The answer required is how many lines of the following entries contain the word "spool", with no other words.

Dataset items:
======

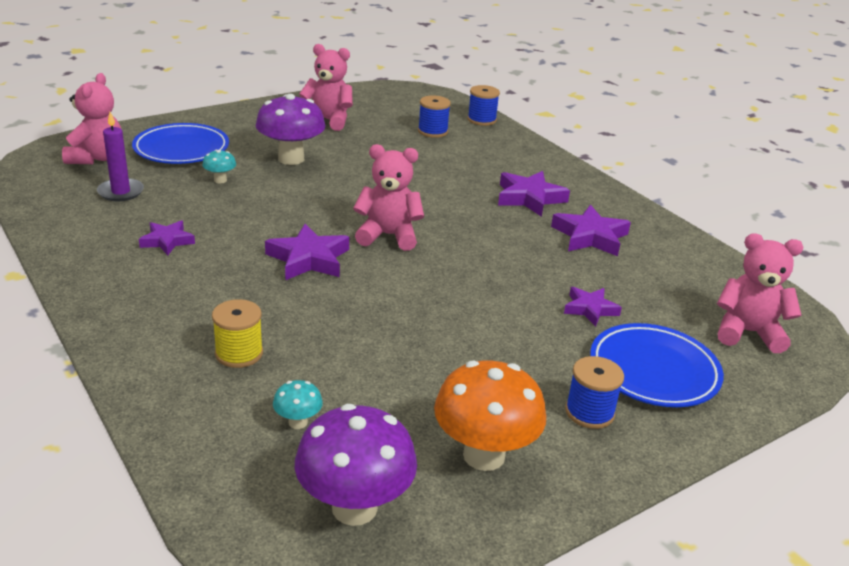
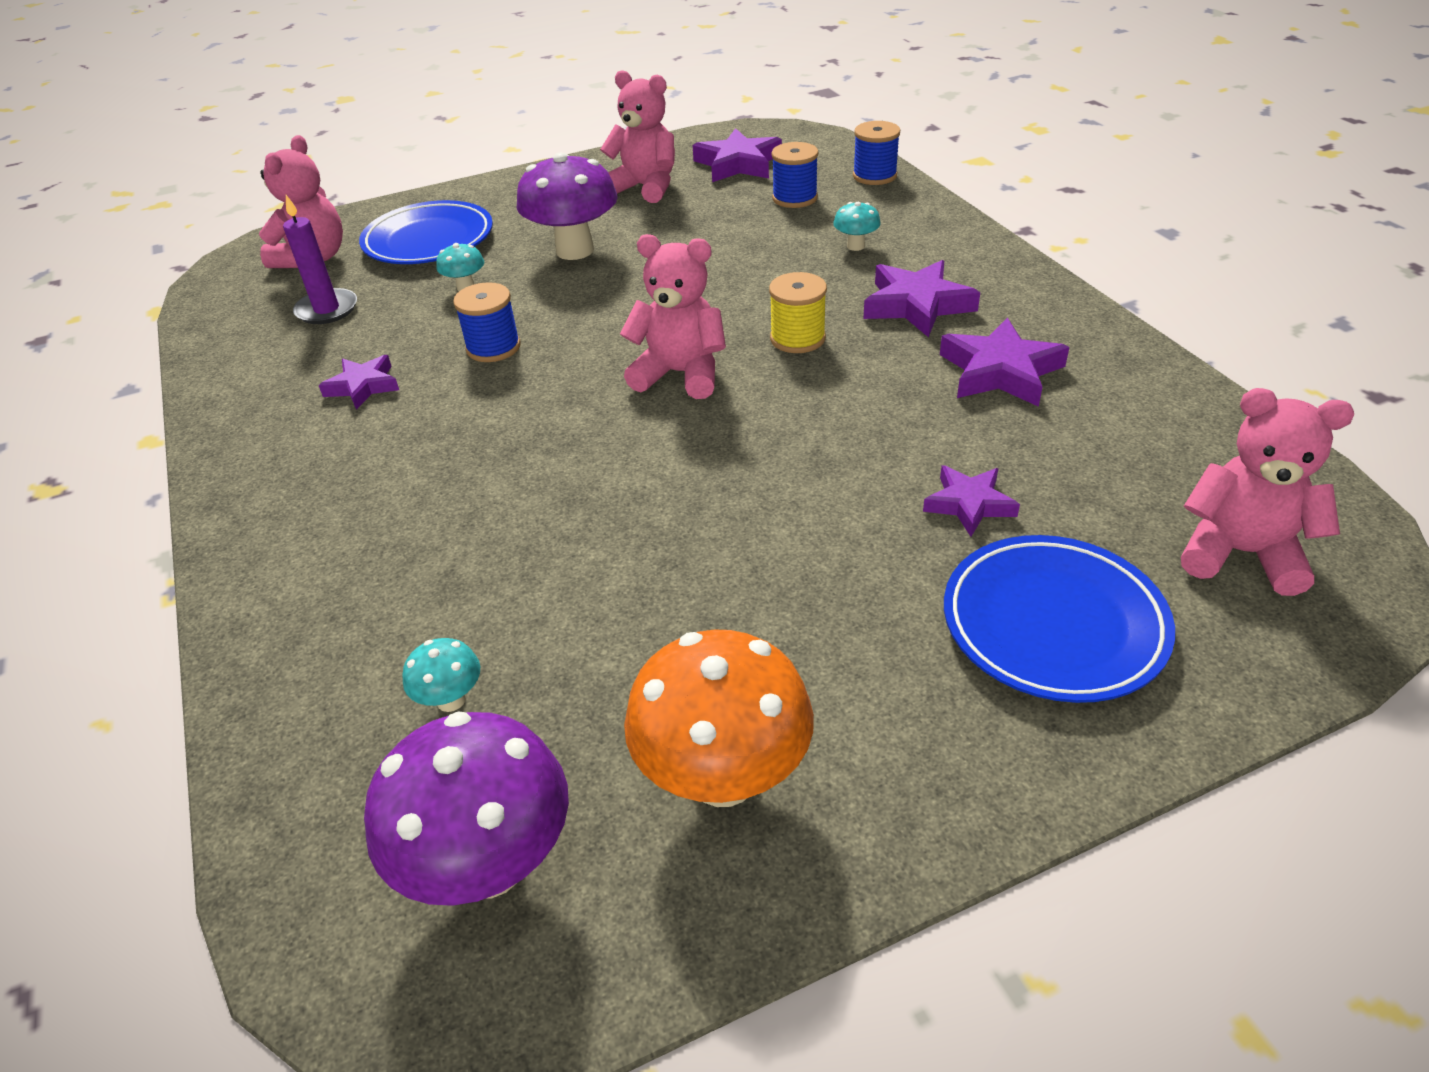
camera: 15 degrees right, 10 degrees up
(239, 353) = (403, 574): yellow spool -> yellow spool (797, 338)
(308, 259) = (551, 414): purple star -> purple star (738, 164)
(481, 162) = (855, 246): none -> turquoise mushroom
(589, 412) = (922, 701): blue spool -> blue spool (493, 347)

======

Answer: 2